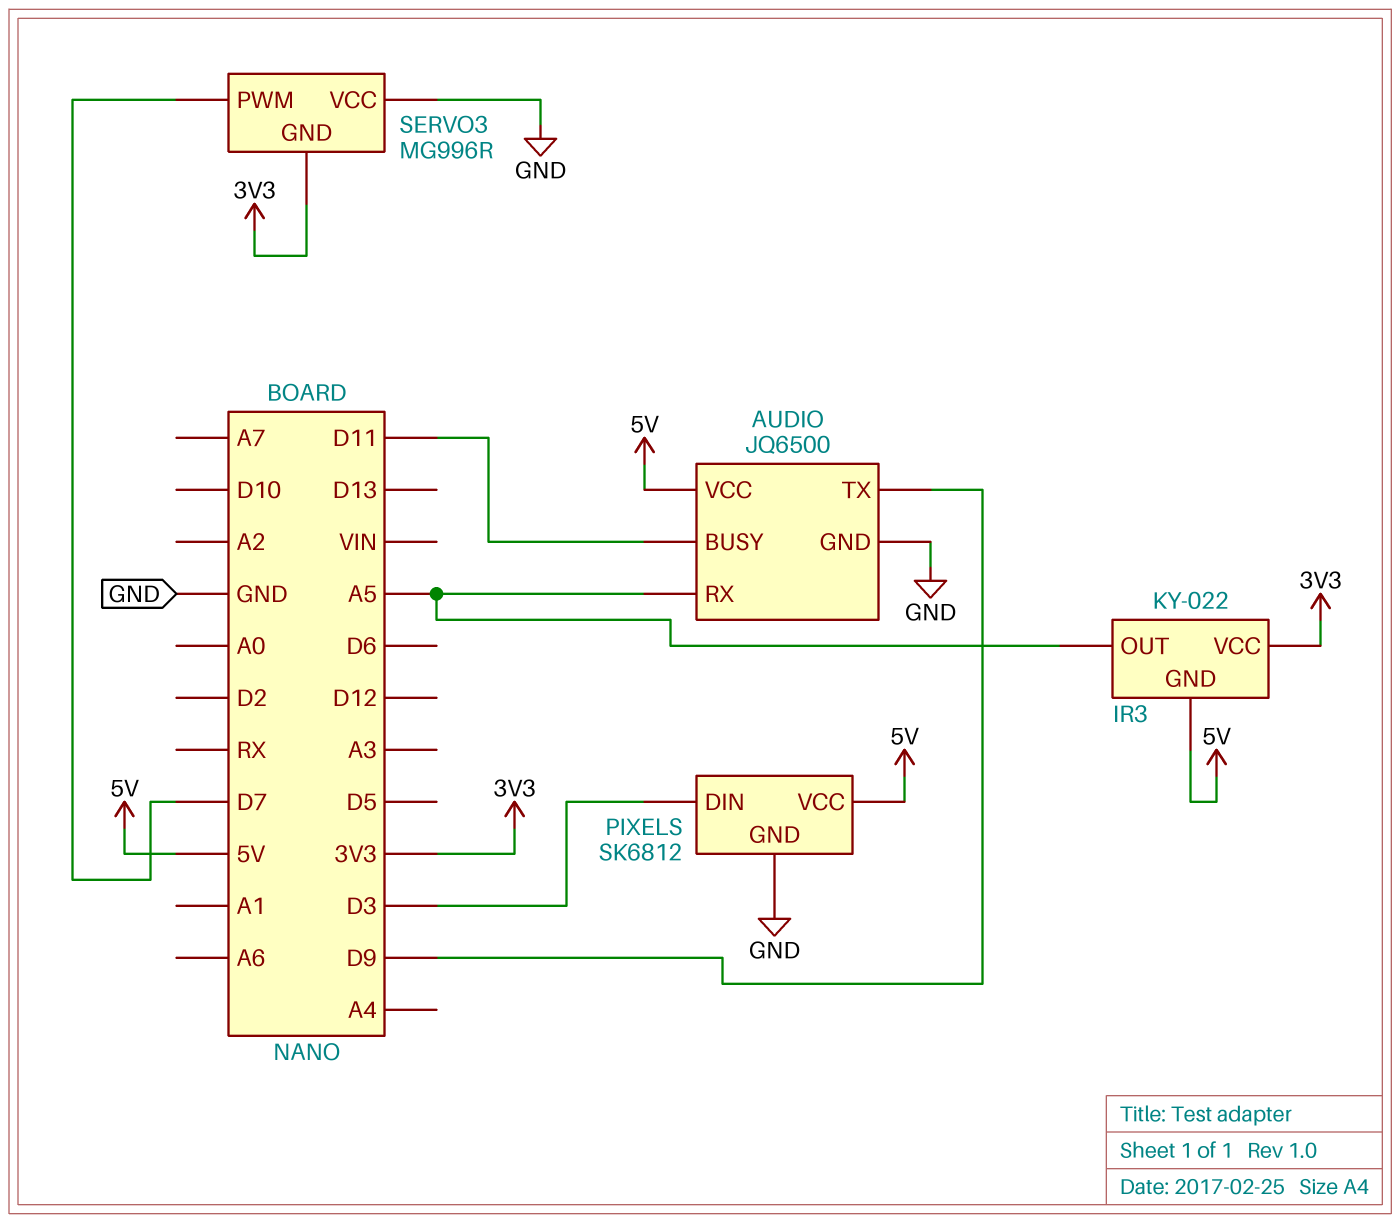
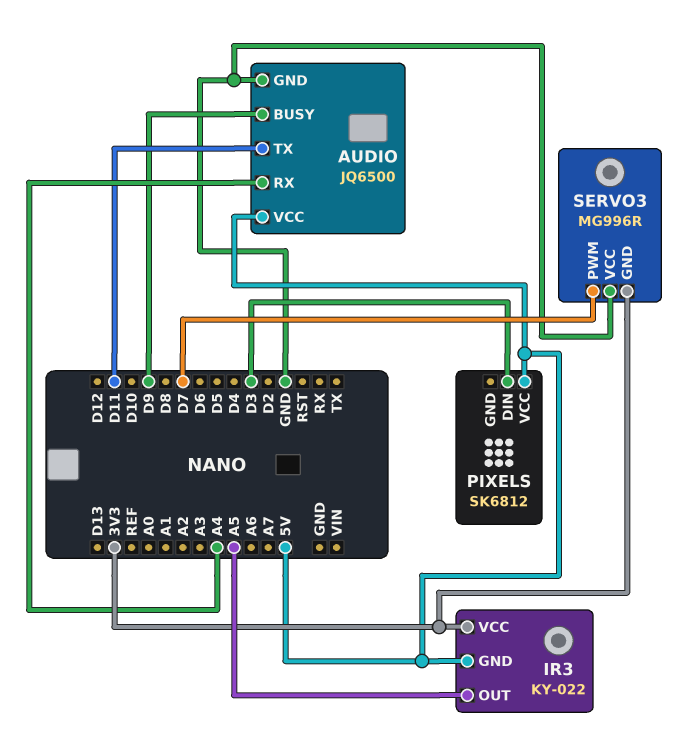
AUDIO pin BUSY: D11 -> D9
AUDIO pin RX: A5 -> A4
AUDIO pin TX: D9 -> D11
PIXELS pin GND: GND -> none

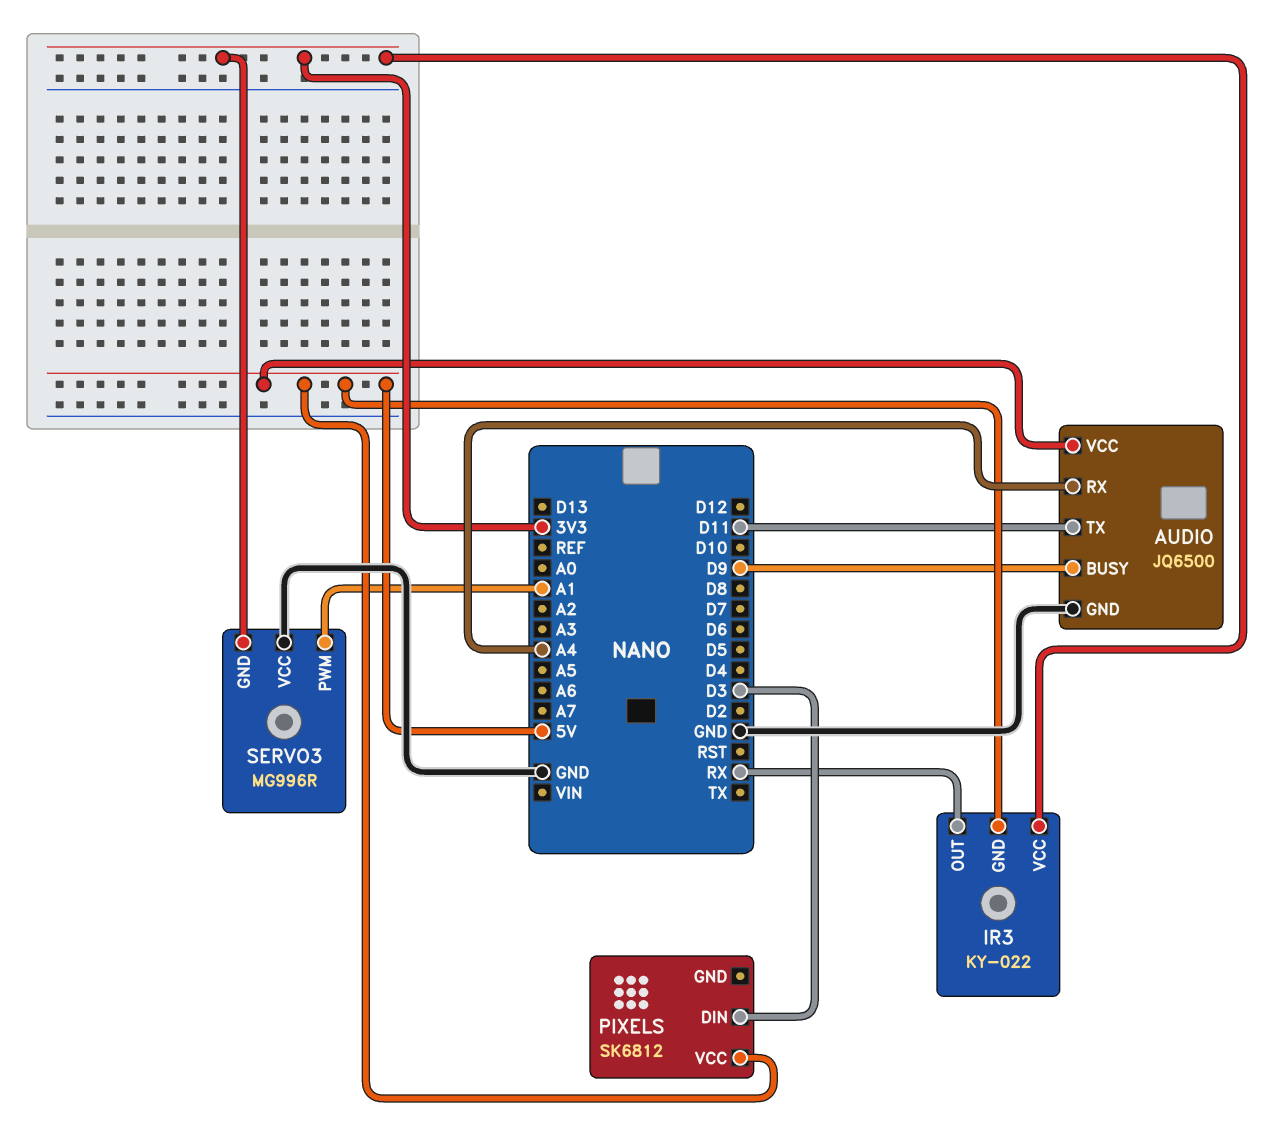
IR3 pin OUT: A5 -> RX
SERVO3 pin PWM: D7 -> A1

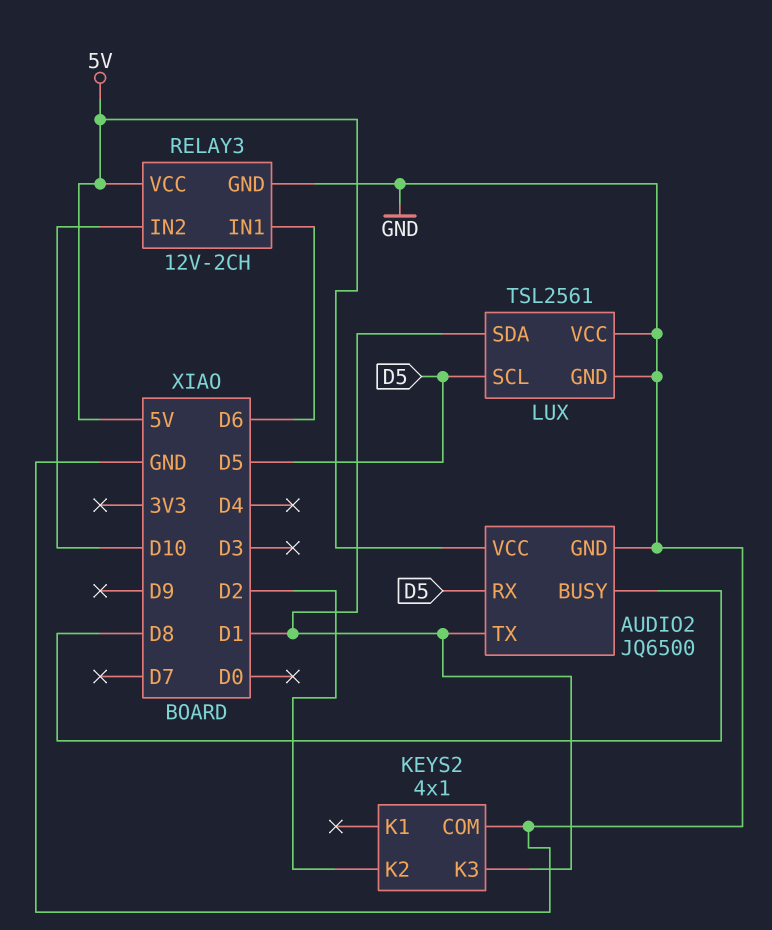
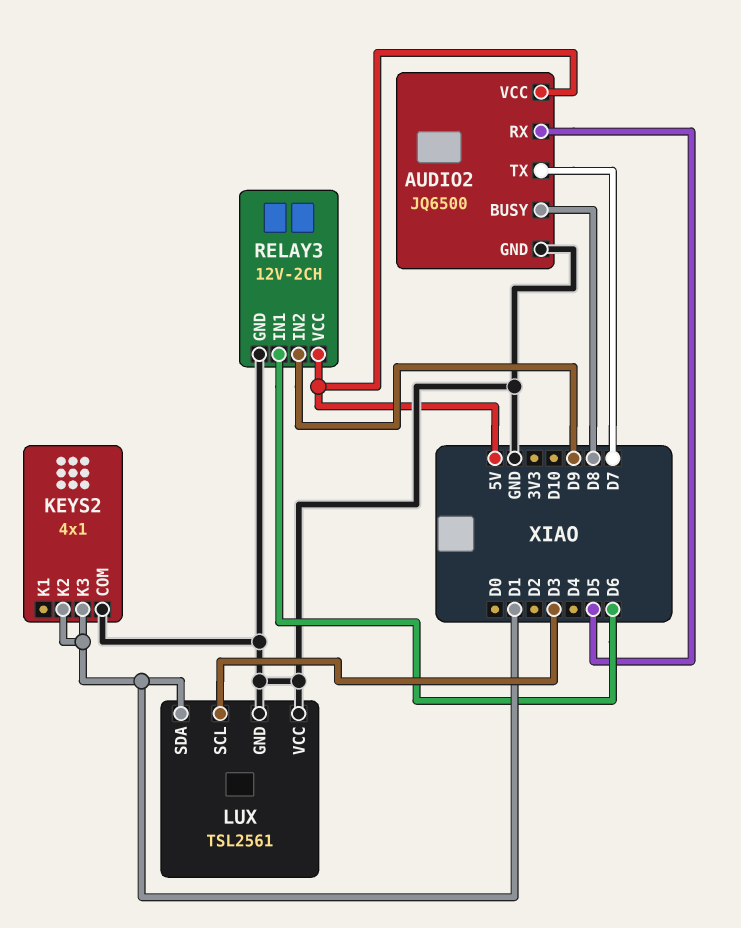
AUDIO2 pin TX: D1 -> D7
KEYS2 pin K2: D2 -> D1
LUX pin SCL: D5 -> D3
RELAY3 pin IN2: D10 -> D9

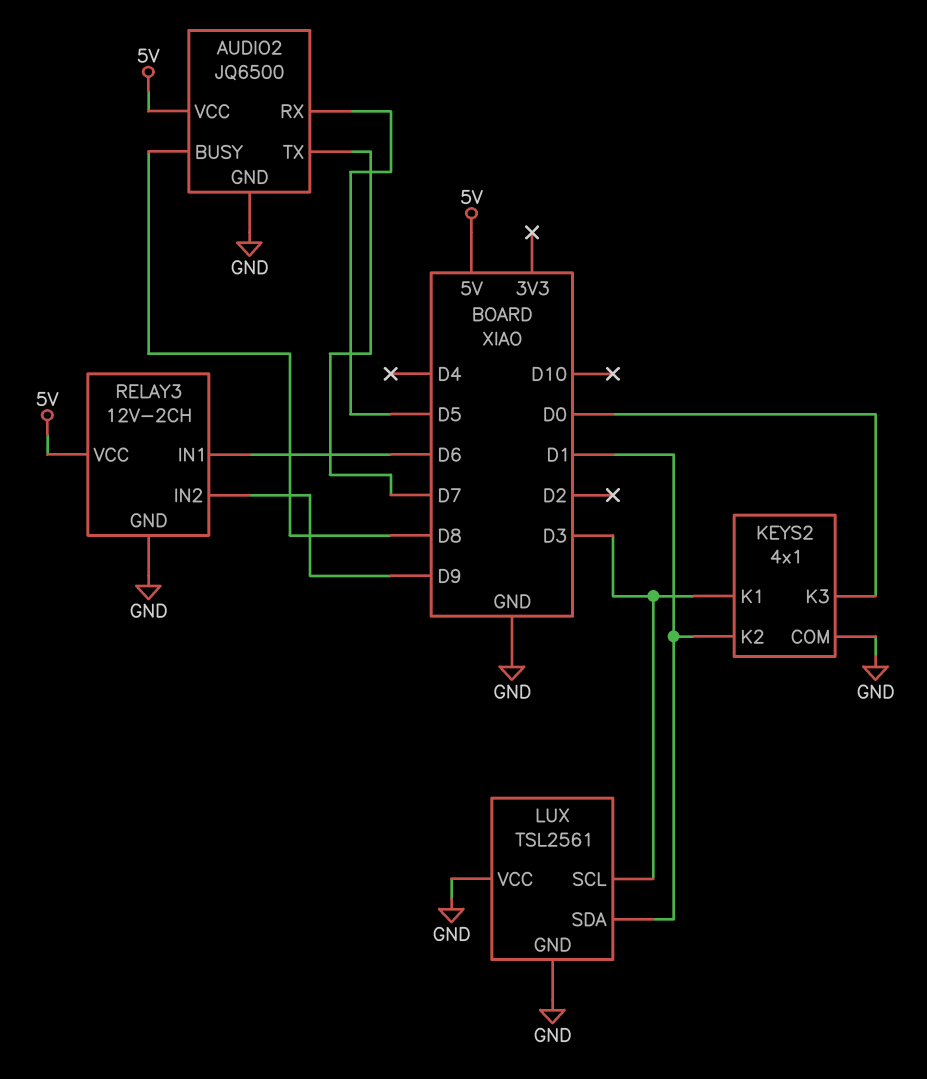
KEYS2 pin K1: none -> D3
KEYS2 pin K3: D1 -> D0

§ YOUR GOAL
Scan the records above for the word "none". Copy each line that has it.

§ ANSWER SPACE
PIXELS pin GND: GND -> none
KEYS2 pin K1: none -> D3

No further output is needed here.